Material supplied:
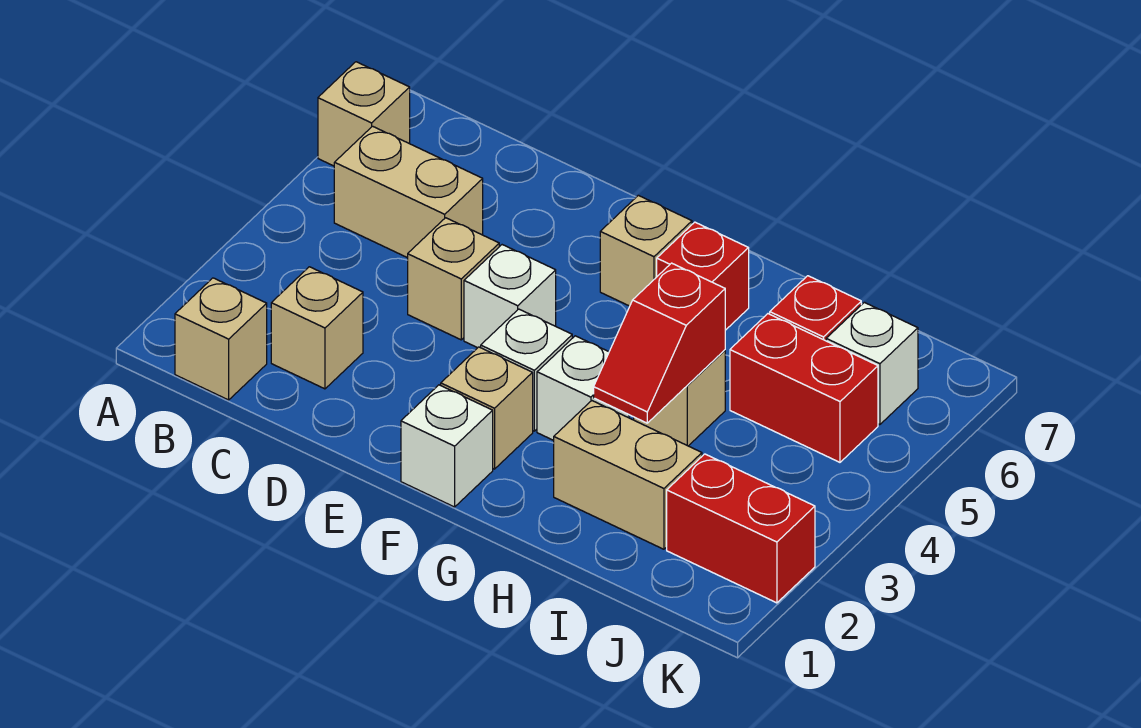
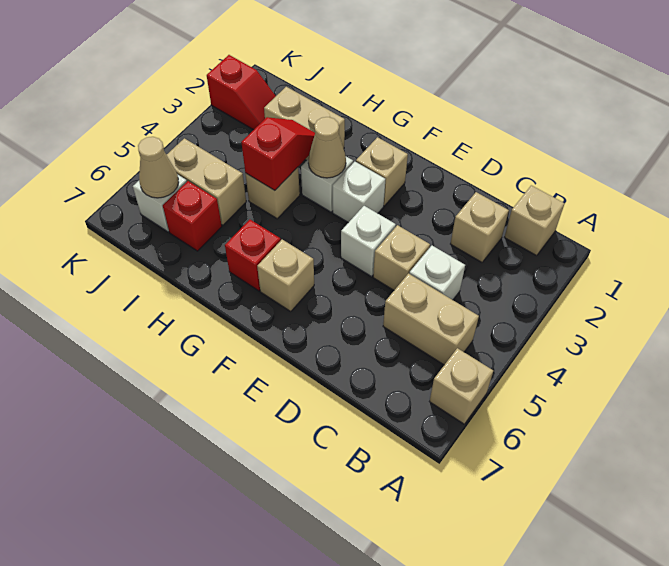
white 1x1 brick [401,385,493,507] -> white 1x1 brick moved to [409,246,465,300]
none -> tan 1x1 cone [308,117,346,178]
red 1x2 brick [730,314,878,462] -> tan 1x2 brick [167,138,246,225]
red 1x2 brick [667,454,815,603] -> red 1x2 slope [207,55,276,130]
none -> tan 1x1 cone [138,137,179,198]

Requirement:
All the records need to be set down word for word, with the images left out.

Output:
white 1x1 brick [401,385,493,507] -> white 1x1 brick moved to [409,246,465,300]
none -> tan 1x1 cone [308,117,346,178]
red 1x2 brick [730,314,878,462] -> tan 1x2 brick [167,138,246,225]
red 1x2 brick [667,454,815,603] -> red 1x2 slope [207,55,276,130]
none -> tan 1x1 cone [138,137,179,198]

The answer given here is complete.